■ **Problem to work on**
Could the entries below be reproduced exactly, with the images removed?

■ **Data for analysis**
****************

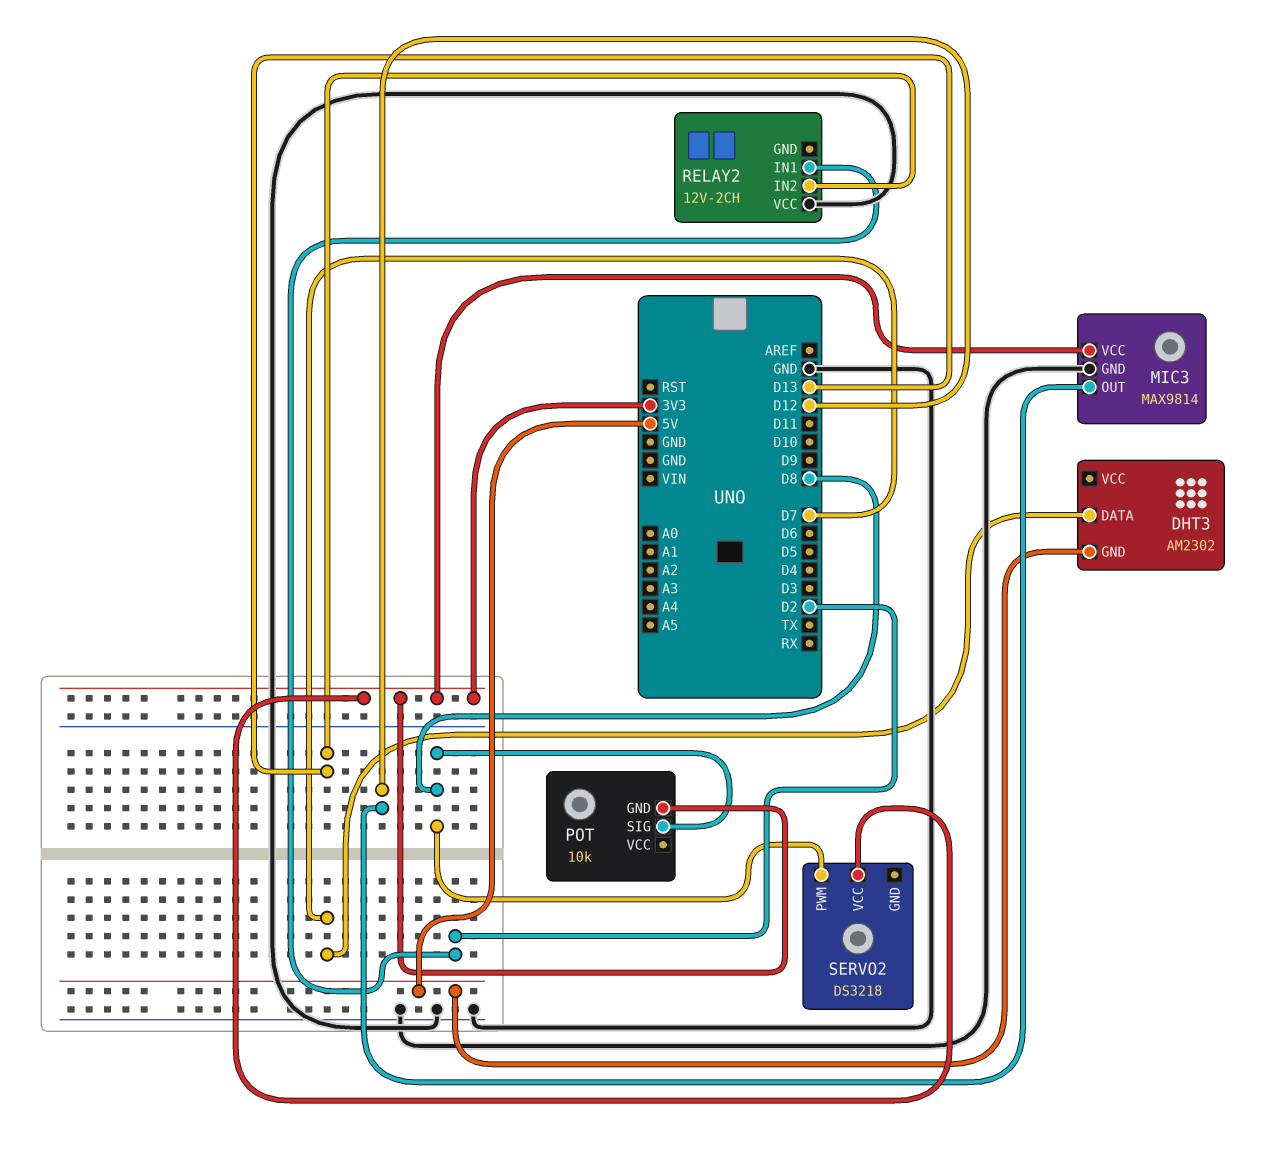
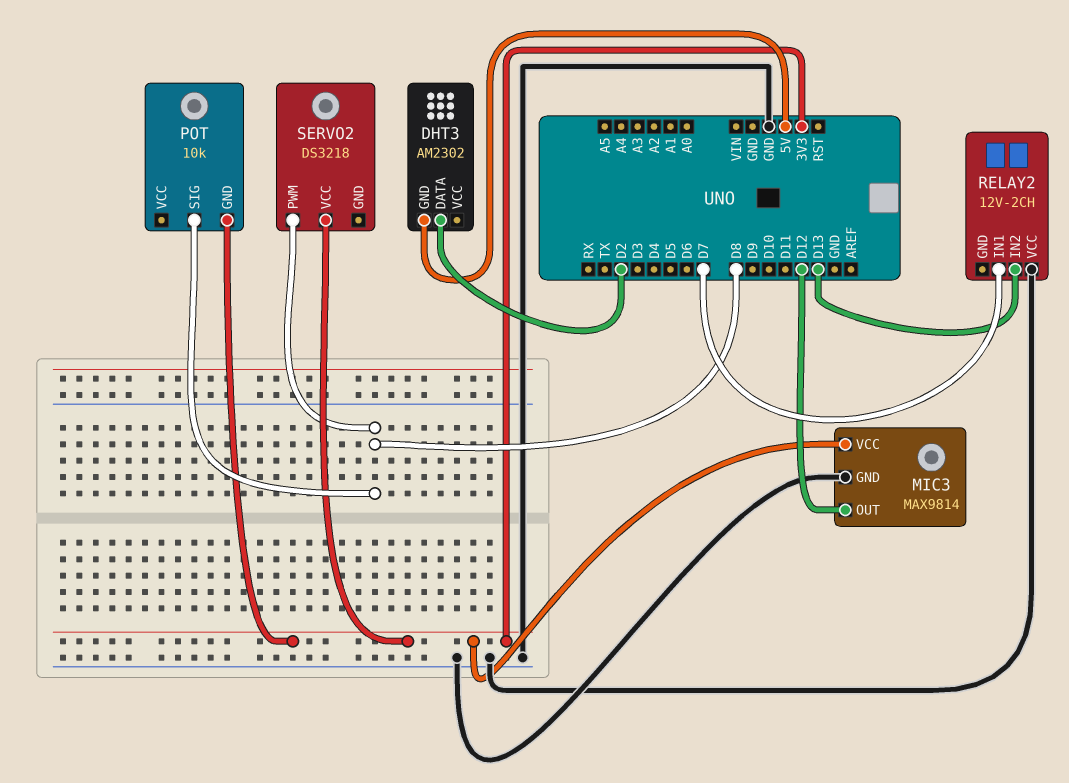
DHT3 pin DATA: D7 -> D2
RELAY2 pin IN1: D2 -> D7

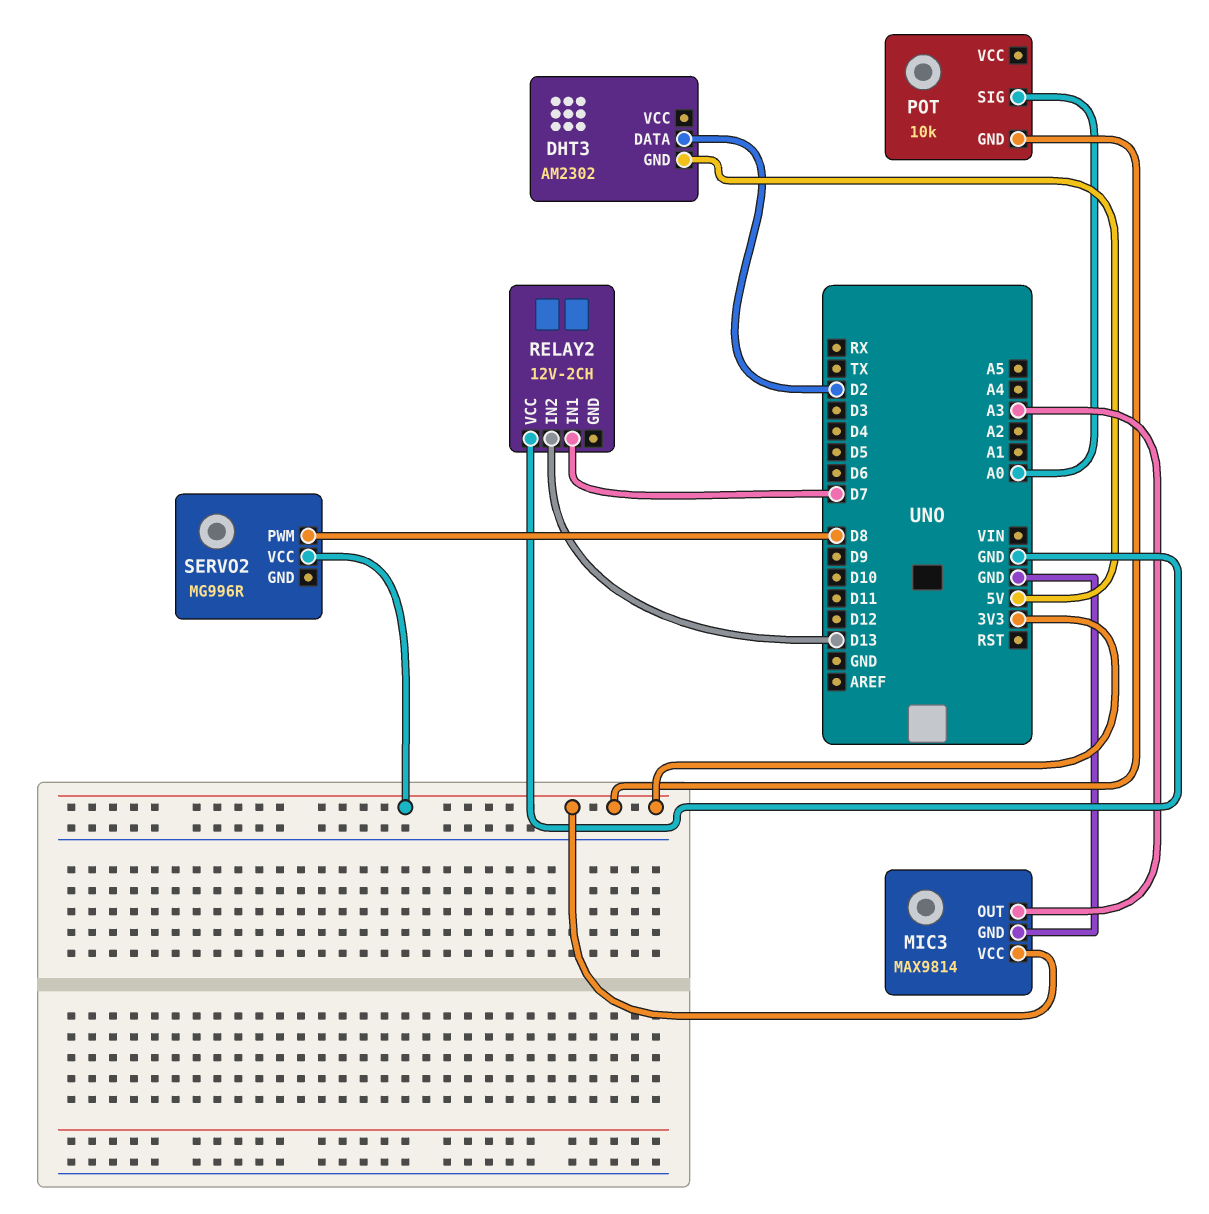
MIC3 pin OUT: D12 -> A3
POT pin SIG: D8 -> A0
SERVO2: DS3218 -> MG996R

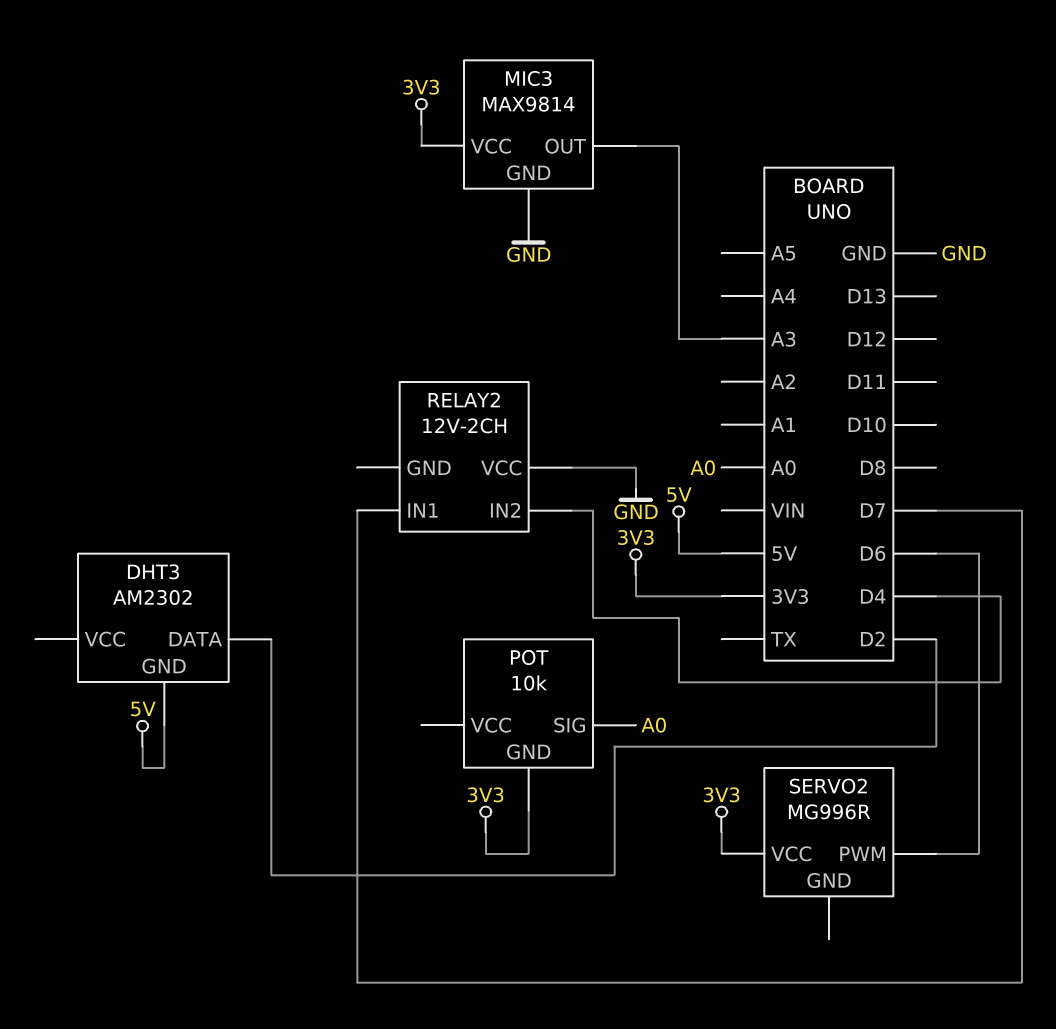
RELAY2 pin IN2: D13 -> D4
SERVO2 pin PWM: D8 -> D6

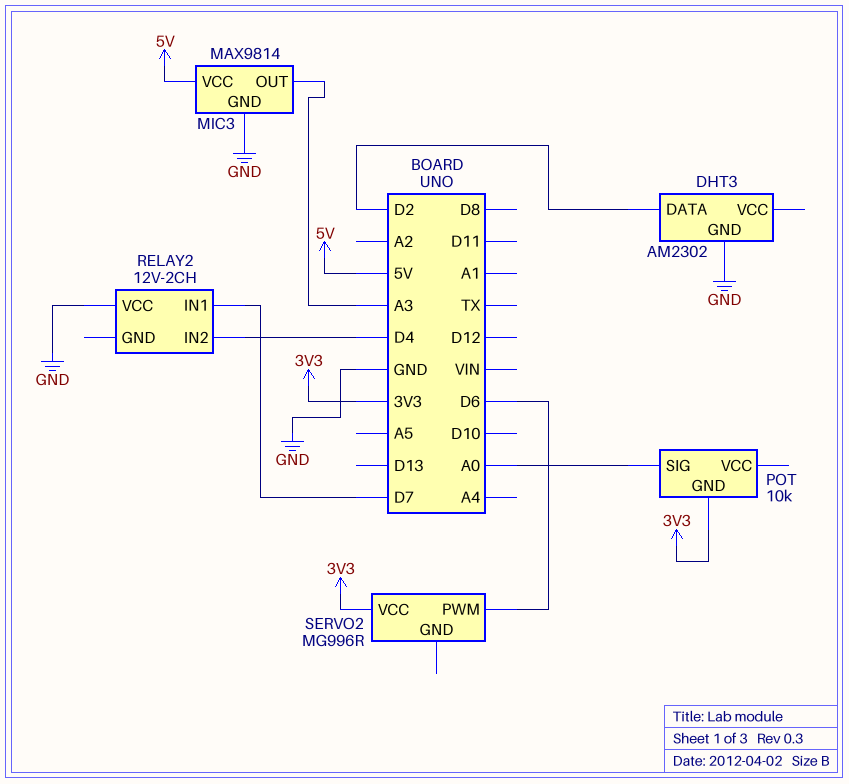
DHT3 pin GND: 5V -> GND
MIC3 pin VCC: 3V3 -> 5V

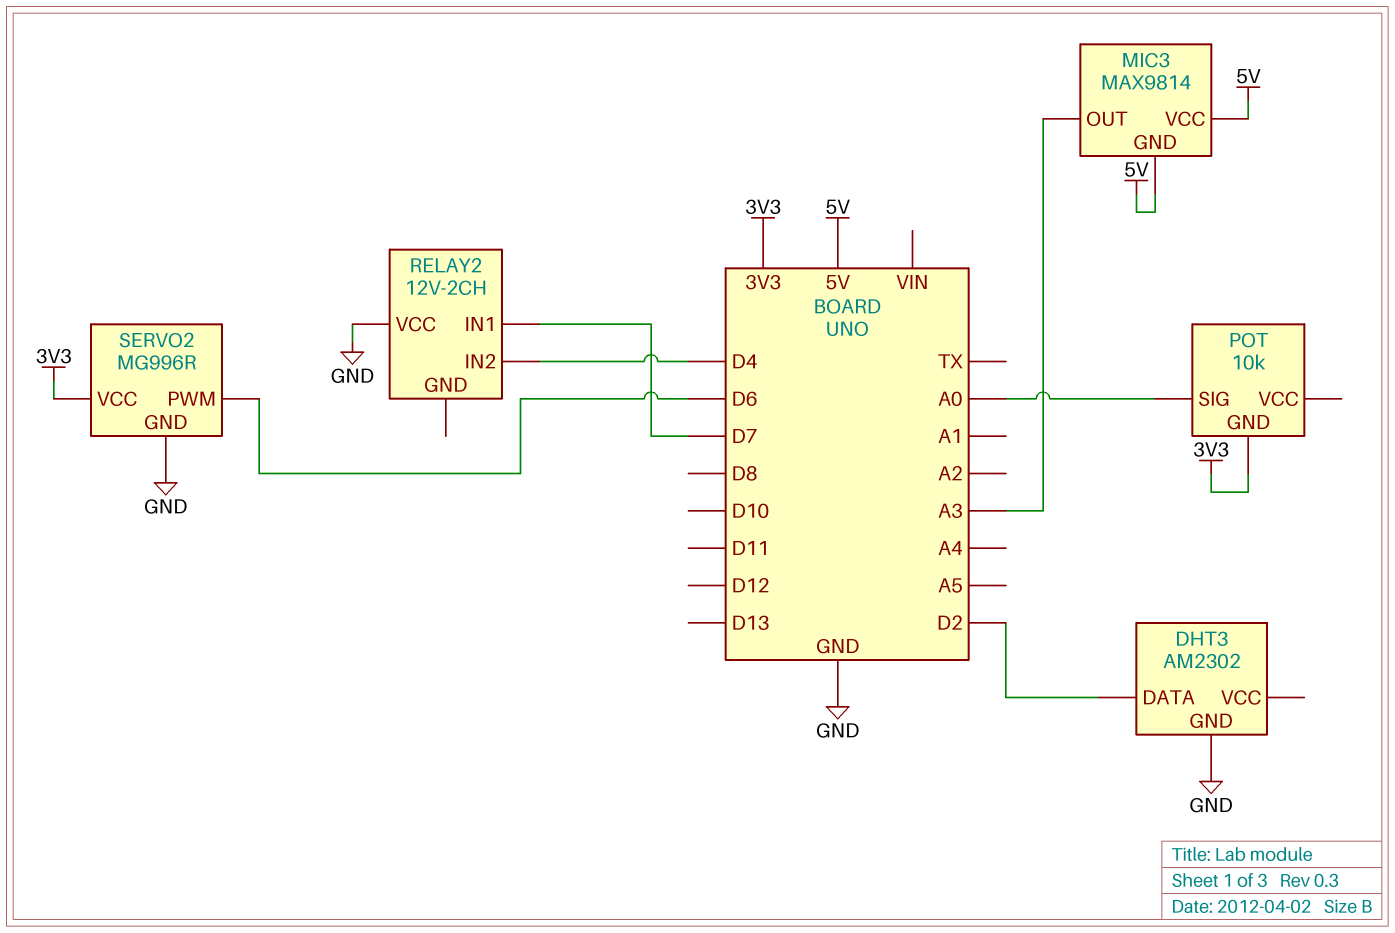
MIC3 pin GND: GND -> 5V
SERVO2 pin GND: none -> GND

****************

■ **Written response**
DHT3 pin DATA: D7 -> D2
RELAY2 pin IN1: D2 -> D7

MIC3 pin OUT: D12 -> A3
POT pin SIG: D8 -> A0
SERVO2: DS3218 -> MG996R

RELAY2 pin IN2: D13 -> D4
SERVO2 pin PWM: D8 -> D6

DHT3 pin GND: 5V -> GND
MIC3 pin VCC: 3V3 -> 5V

MIC3 pin GND: GND -> 5V
SERVO2 pin GND: none -> GND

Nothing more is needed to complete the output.